WHAT TO WORK ON:
Lines from the opening of the material through the line containing "C214: 68nF (AGND, NET1) -> 470nF (AGND, NET1)" must be duplicated word for word. Pictures are not.

:::::

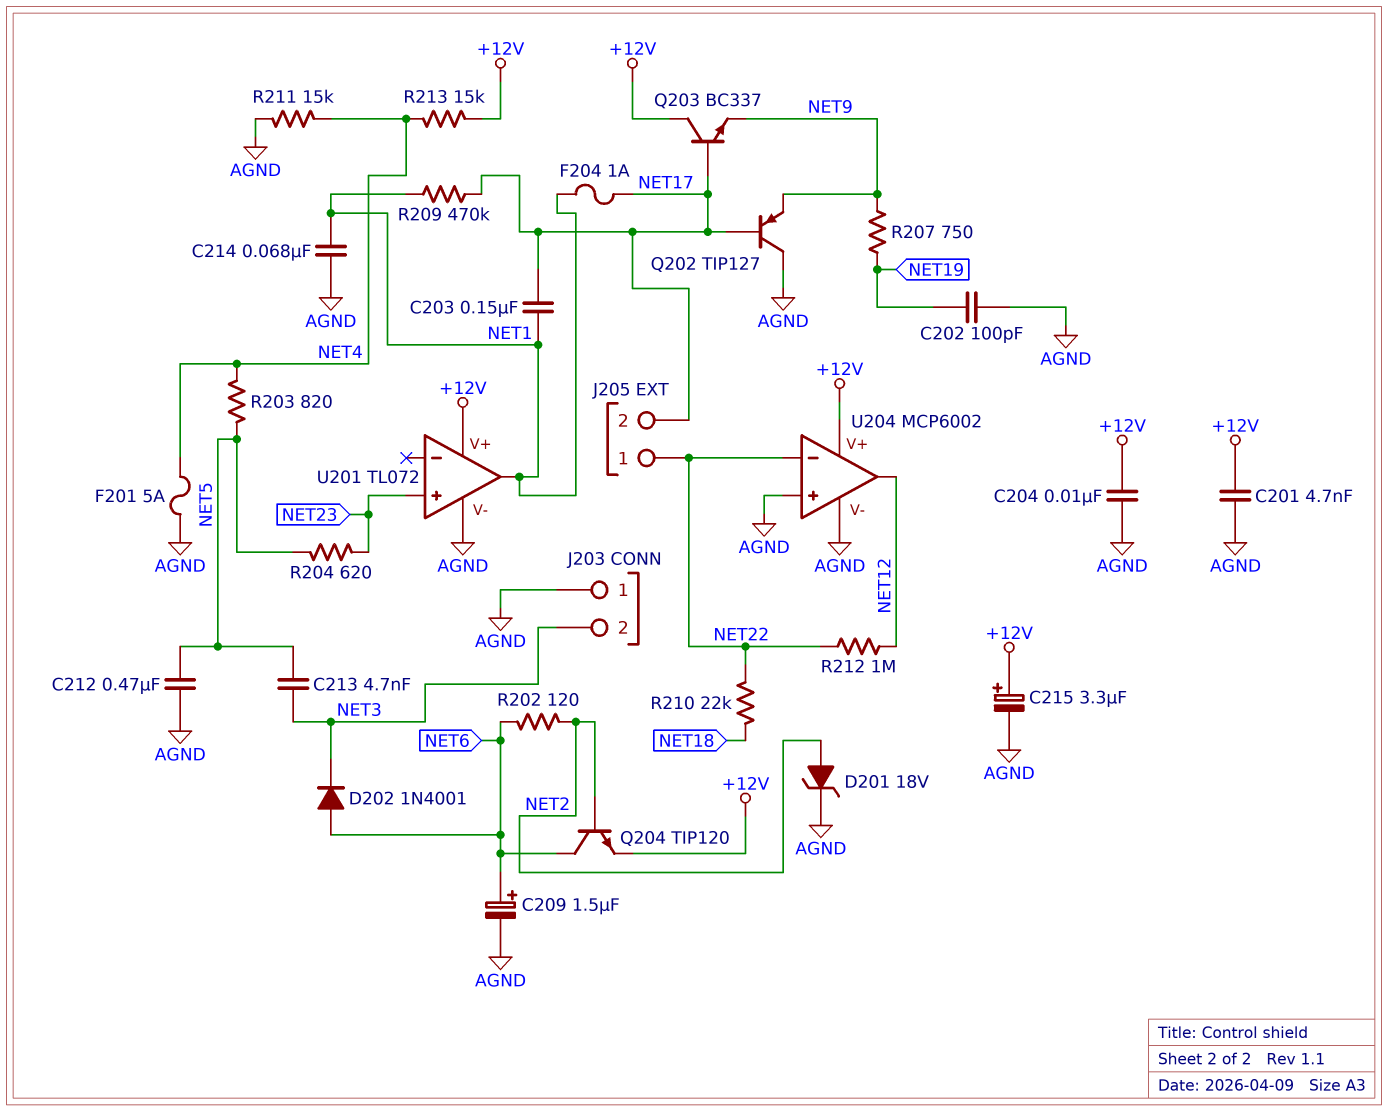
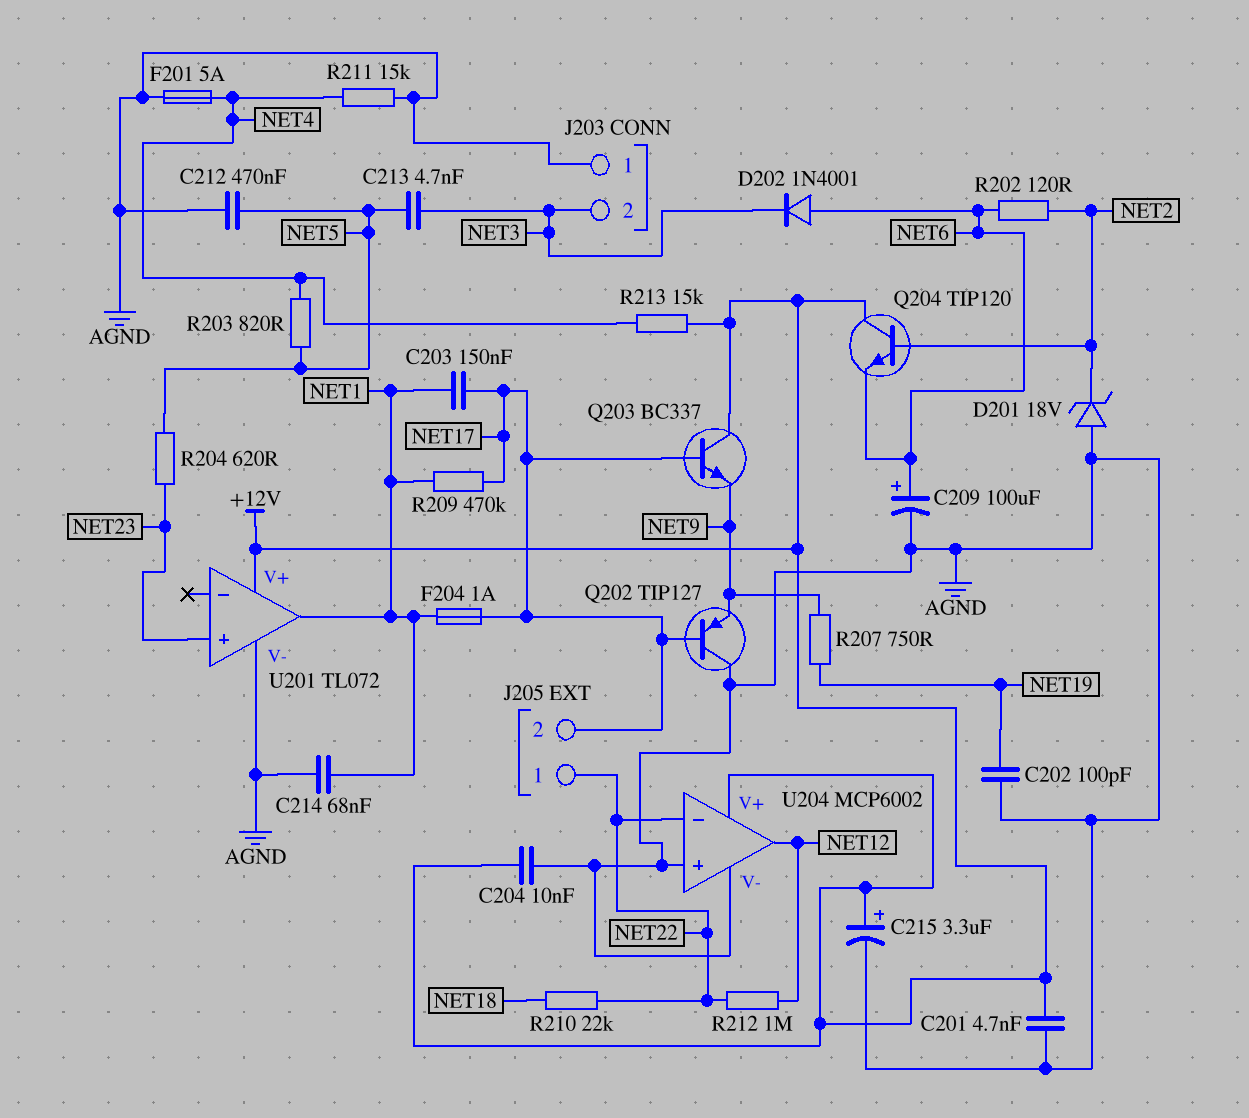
C209: 1.5uF (plus NET6, minus AGND) -> 100uF (plus NET6, minus AGND)
D201: zener 18V (A NET2, K AGND) -> zener 18V (A AGND, K NET2)
Q204: NPN TIP120 (B NET2, C NET6, E +12V) -> NPN TIP120 (B NET2, C +12V, E NET6)

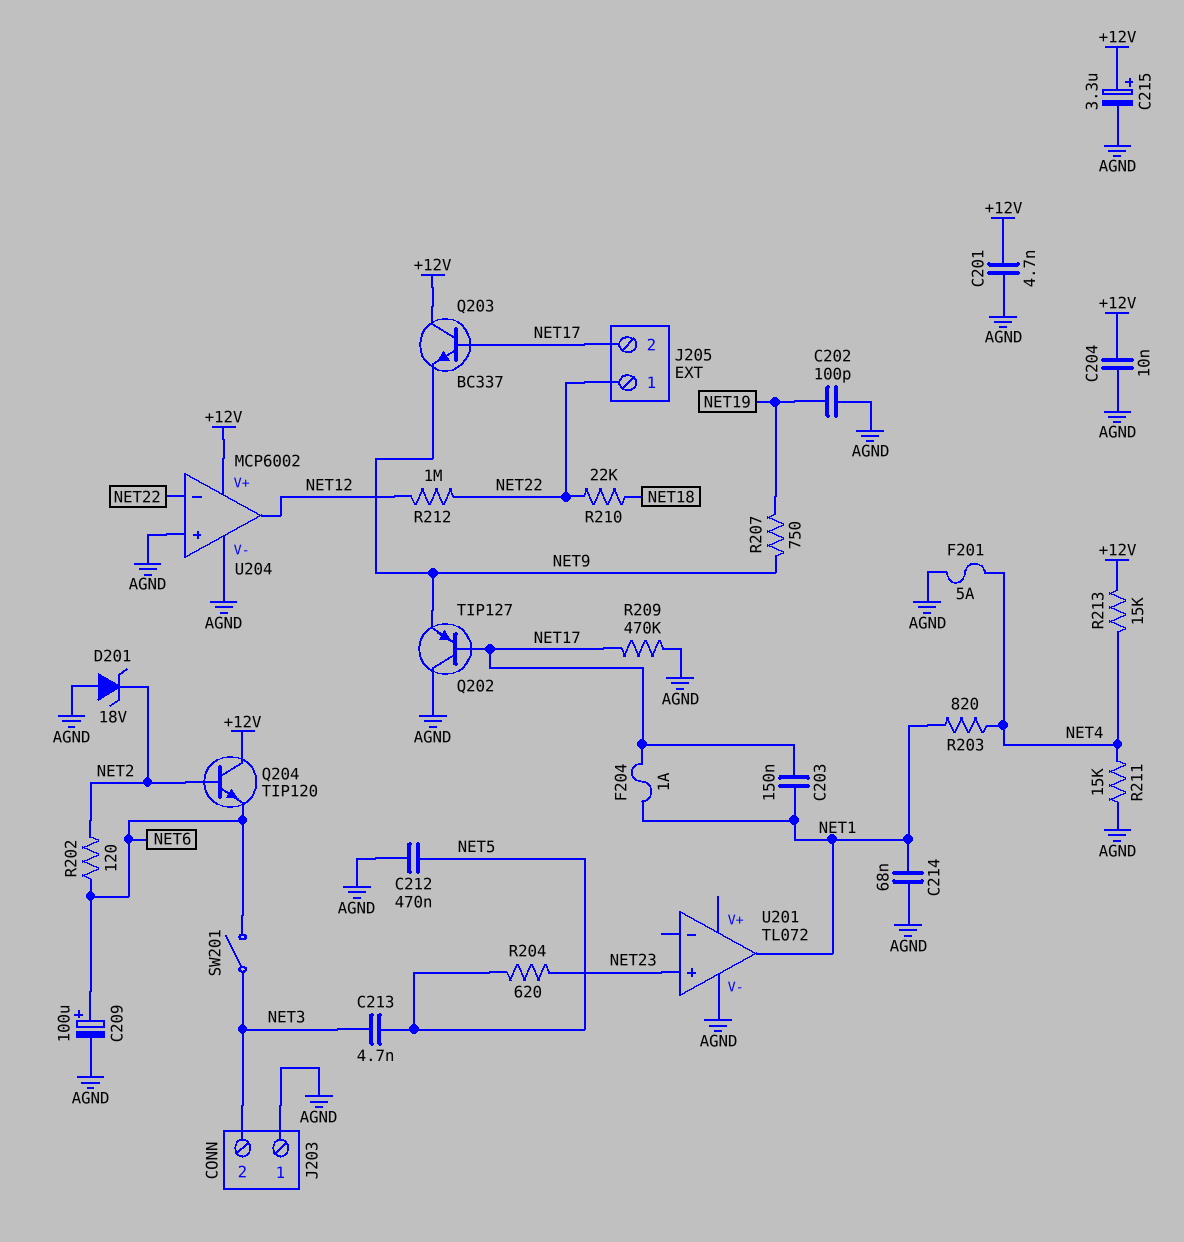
D202: diode 1N4001 (A NET6, K NET3) -> none
R203: 820 (NET4, NET5) -> 820 (NET1, NET4)
R209: 470k (NET1, NET17) -> 470k (AGND, NET17)
SW201: none -> switch (NET3, NET6)
U201 pin V+: +12V -> none

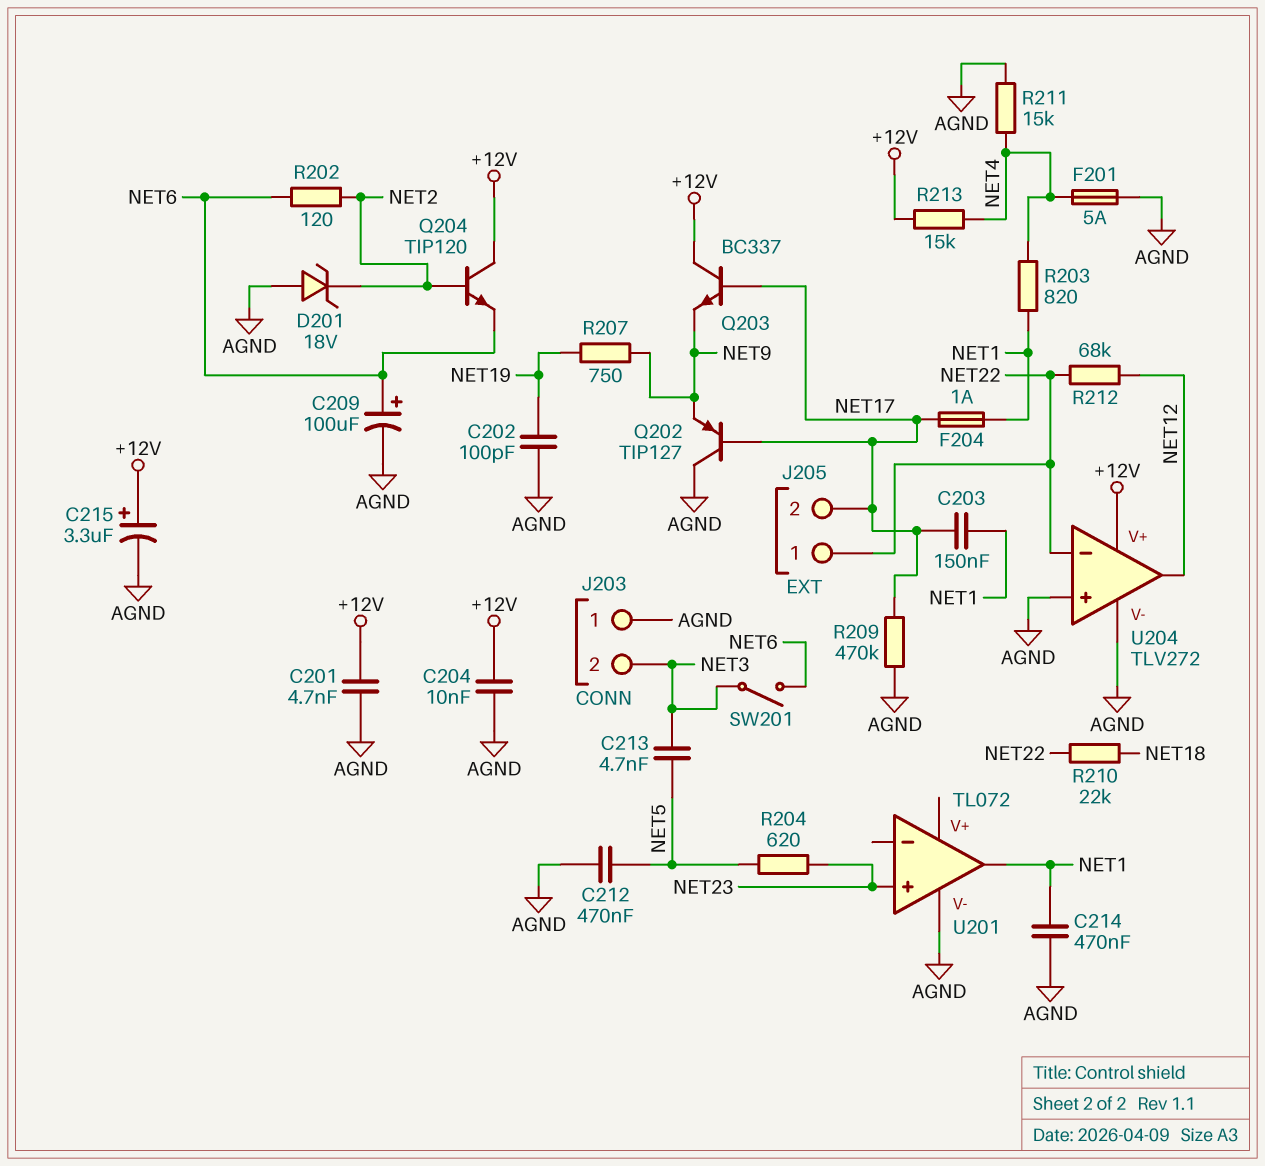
C214: 68nF (AGND, NET1) -> 470nF (AGND, NET1)
R212: 1M (NET12, NET22) -> 68k (NET12, NET22)
U204: MCP6002 -> TLV272

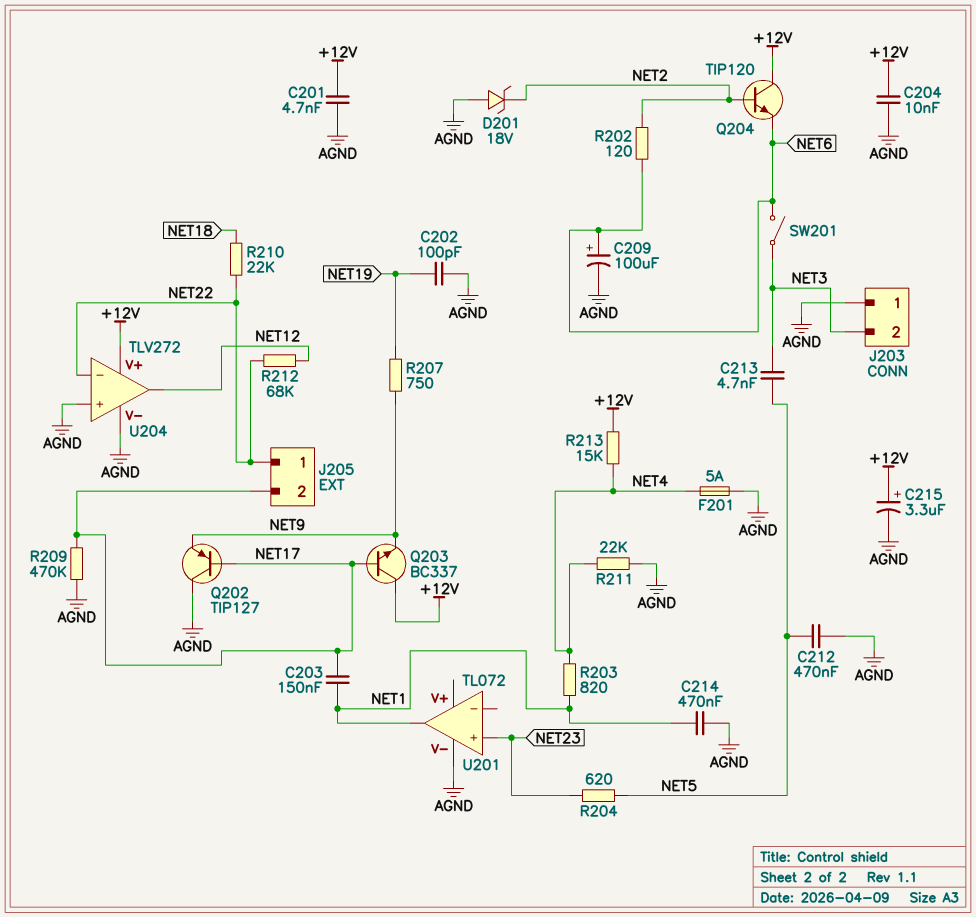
F204: 1A (NET1, NET17) -> none
R211: 15k (AGND, NET4) -> 22k (AGND, NET4)

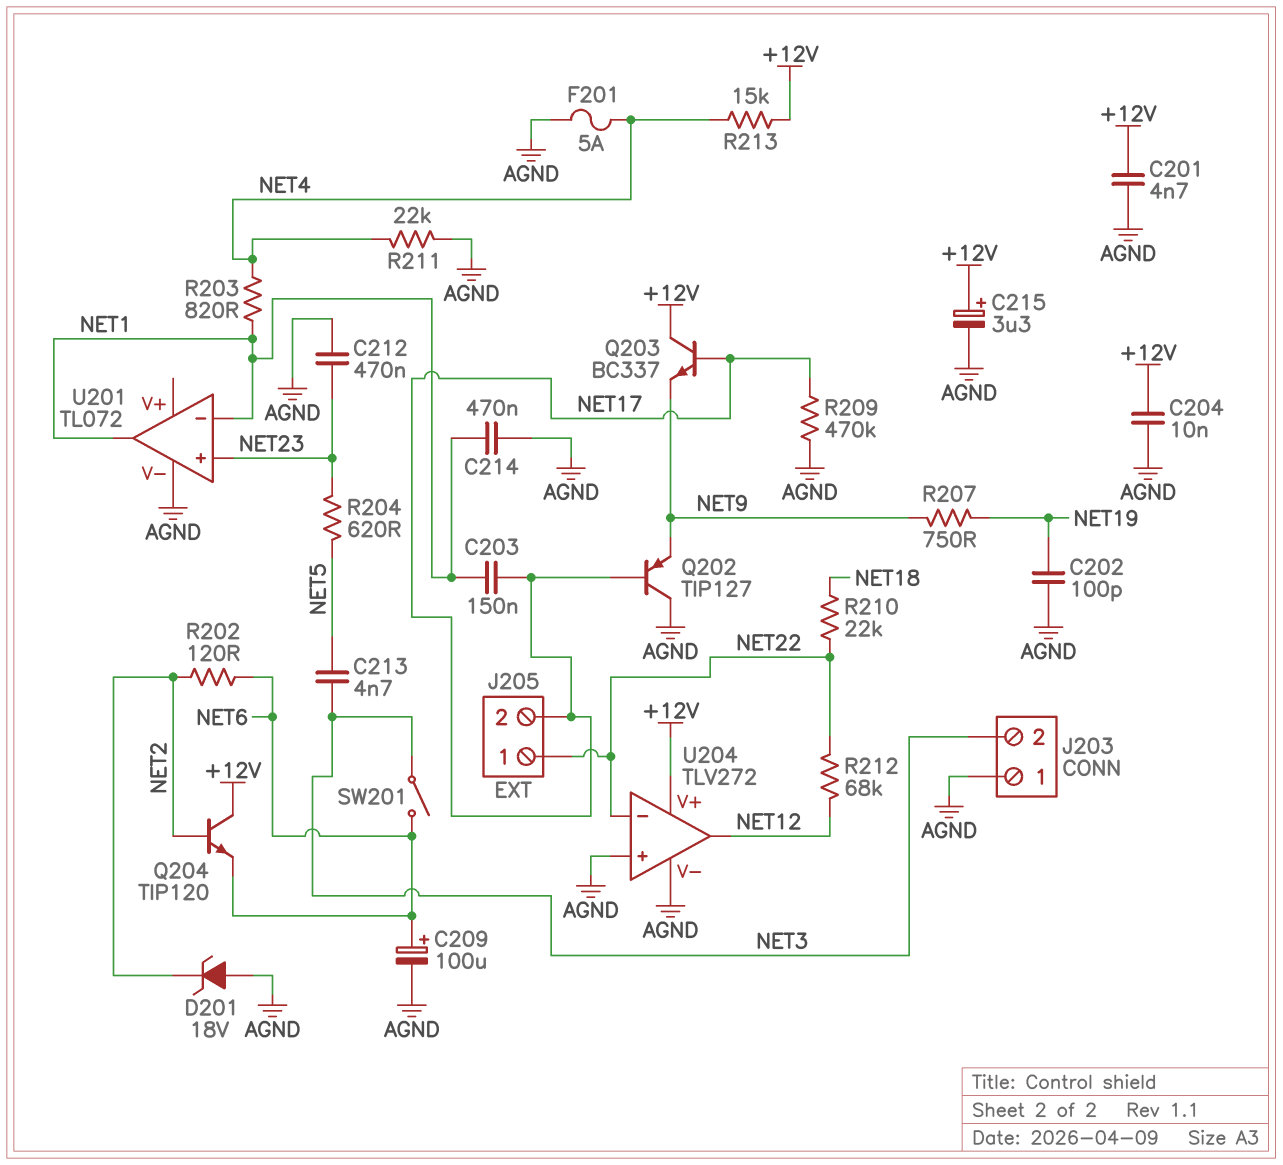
C212: 470nF (AGND, NET5) -> 470nF (AGND, NET23)
U201 pin in-: none -> NET1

:::::

PROBLEM SOLUTION:
C209: 1.5uF (plus NET6, minus AGND) -> 100uF (plus NET6, minus AGND)
D201: zener 18V (A NET2, K AGND) -> zener 18V (A AGND, K NET2)
Q204: NPN TIP120 (B NET2, C NET6, E +12V) -> NPN TIP120 (B NET2, C +12V, E NET6)

D202: diode 1N4001 (A NET6, K NET3) -> none
R203: 820 (NET4, NET5) -> 820 (NET1, NET4)
R209: 470k (NET1, NET17) -> 470k (AGND, NET17)
SW201: none -> switch (NET3, NET6)
U201 pin V+: +12V -> none

C214: 68nF (AGND, NET1) -> 470nF (AGND, NET1)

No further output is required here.